Task
Among the entries below, one line contains "orange semicircle: (56, 70)" and another contains "green line: (35, 65) -> (29, 52), moved". Transcribe those two lines and every line between them, exactly.

Information given
__________________________________________________
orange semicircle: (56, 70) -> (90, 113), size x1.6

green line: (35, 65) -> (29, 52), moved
__________________________________________________
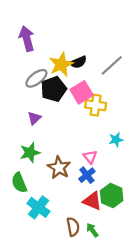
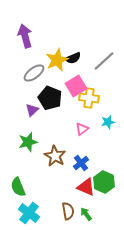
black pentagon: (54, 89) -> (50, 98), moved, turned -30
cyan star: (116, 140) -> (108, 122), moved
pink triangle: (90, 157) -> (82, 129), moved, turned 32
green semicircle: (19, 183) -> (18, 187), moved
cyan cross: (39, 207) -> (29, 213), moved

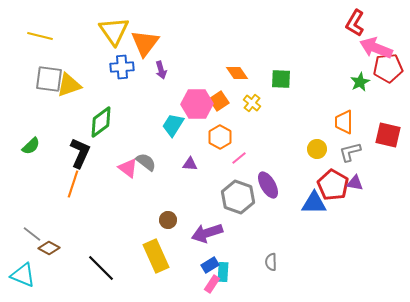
__________________________________________________
Problem solution
orange semicircle: (56, 70) -> (90, 113), size x1.6

green line: (35, 65) -> (29, 52), moved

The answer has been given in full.